Scene difference descriptions
++++

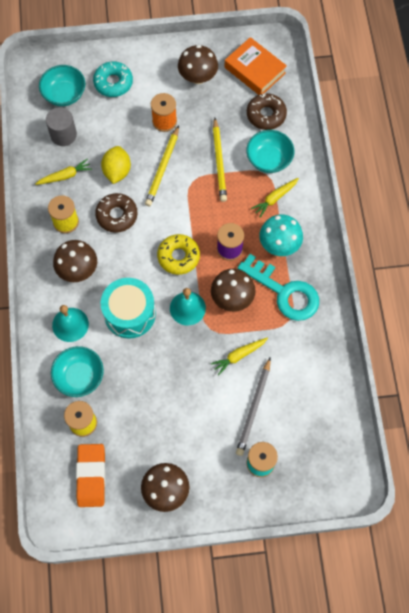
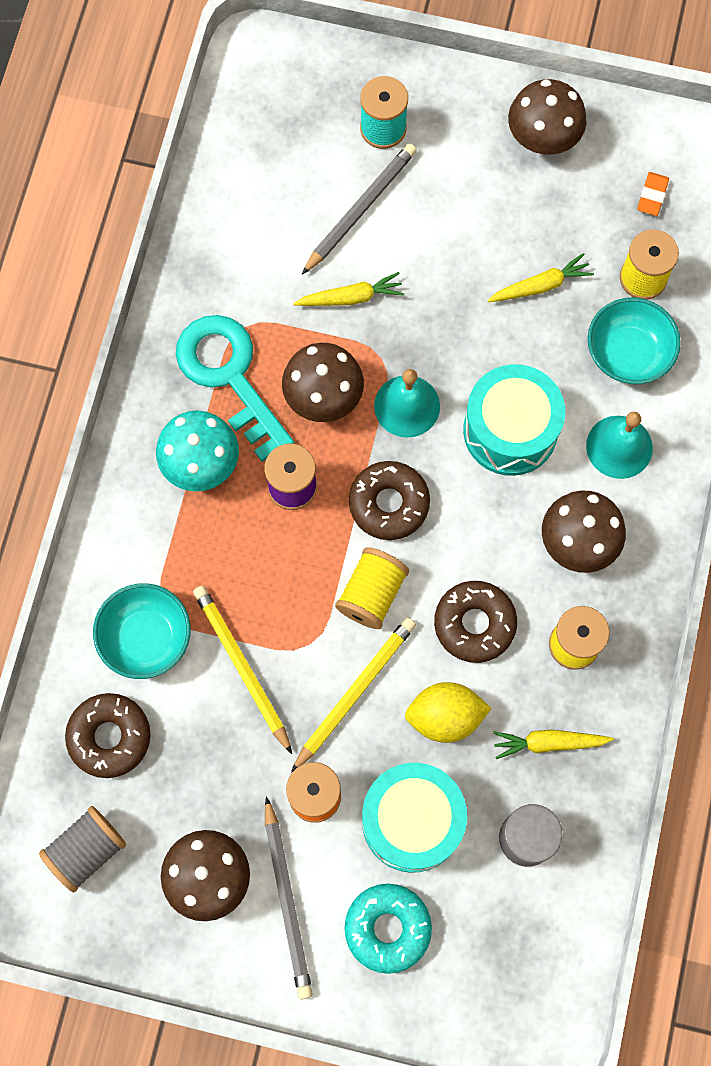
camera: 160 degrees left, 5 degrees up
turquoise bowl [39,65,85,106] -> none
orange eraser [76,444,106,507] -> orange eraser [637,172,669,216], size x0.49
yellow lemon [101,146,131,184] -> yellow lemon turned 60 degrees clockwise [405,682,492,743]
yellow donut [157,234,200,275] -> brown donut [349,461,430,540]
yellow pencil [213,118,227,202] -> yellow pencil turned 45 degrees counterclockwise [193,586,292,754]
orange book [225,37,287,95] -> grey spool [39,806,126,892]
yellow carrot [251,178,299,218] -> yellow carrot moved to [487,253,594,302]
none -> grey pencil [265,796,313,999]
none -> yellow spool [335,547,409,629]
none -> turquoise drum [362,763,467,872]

++++

TASK INSTRUCTIONS
Nothing but the lines from the one containing "orange eraser [76,444,106,507]" to the end of the records above should appear, each copied exactly.

COMPLETED EXERCISE
orange eraser [76,444,106,507] -> orange eraser [637,172,669,216], size x0.49
yellow lemon [101,146,131,184] -> yellow lemon turned 60 degrees clockwise [405,682,492,743]
yellow donut [157,234,200,275] -> brown donut [349,461,430,540]
yellow pencil [213,118,227,202] -> yellow pencil turned 45 degrees counterclockwise [193,586,292,754]
orange book [225,37,287,95] -> grey spool [39,806,126,892]
yellow carrot [251,178,299,218] -> yellow carrot moved to [487,253,594,302]
none -> grey pencil [265,796,313,999]
none -> yellow spool [335,547,409,629]
none -> turquoise drum [362,763,467,872]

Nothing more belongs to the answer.